[Extracted material]

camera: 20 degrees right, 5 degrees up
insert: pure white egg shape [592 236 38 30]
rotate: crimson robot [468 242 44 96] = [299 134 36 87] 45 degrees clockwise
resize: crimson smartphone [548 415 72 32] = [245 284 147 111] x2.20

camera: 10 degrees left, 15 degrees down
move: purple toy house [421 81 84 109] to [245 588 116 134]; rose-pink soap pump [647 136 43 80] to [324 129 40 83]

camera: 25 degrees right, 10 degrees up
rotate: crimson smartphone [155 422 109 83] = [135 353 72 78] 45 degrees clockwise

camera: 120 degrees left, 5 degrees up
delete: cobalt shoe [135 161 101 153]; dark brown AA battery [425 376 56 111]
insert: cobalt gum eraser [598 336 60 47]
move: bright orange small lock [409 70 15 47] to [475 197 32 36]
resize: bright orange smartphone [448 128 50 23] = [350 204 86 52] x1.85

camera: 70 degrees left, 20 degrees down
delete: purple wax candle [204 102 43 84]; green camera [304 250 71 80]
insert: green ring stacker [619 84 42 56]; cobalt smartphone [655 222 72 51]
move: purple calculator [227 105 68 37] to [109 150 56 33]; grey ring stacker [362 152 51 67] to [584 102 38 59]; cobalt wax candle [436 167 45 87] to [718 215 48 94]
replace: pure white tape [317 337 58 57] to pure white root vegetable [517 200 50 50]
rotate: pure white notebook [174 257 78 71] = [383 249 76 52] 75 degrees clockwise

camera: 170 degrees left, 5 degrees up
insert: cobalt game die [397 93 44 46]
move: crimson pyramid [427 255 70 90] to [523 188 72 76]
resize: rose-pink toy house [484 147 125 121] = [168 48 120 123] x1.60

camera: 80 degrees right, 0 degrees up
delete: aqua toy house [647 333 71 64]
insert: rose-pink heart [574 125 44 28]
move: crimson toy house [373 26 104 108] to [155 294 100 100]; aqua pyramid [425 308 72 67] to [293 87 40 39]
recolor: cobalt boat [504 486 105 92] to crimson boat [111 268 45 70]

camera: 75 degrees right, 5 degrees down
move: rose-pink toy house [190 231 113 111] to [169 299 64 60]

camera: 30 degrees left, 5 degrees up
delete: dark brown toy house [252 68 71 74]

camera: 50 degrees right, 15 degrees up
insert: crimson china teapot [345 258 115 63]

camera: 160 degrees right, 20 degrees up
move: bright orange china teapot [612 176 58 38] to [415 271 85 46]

[/Extracted material]

**Exercise requirements:** If a line falls between the first line of the data above and the line holding "rotate: crimson robot", inclusive, retype it exactly; retype no other line.

**Your solution:**
camera: 20 degrees right, 5 degrees up
insert: pure white egg shape [592 236 38 30]
rotate: crimson robot [468 242 44 96] = [299 134 36 87] 45 degrees clockwise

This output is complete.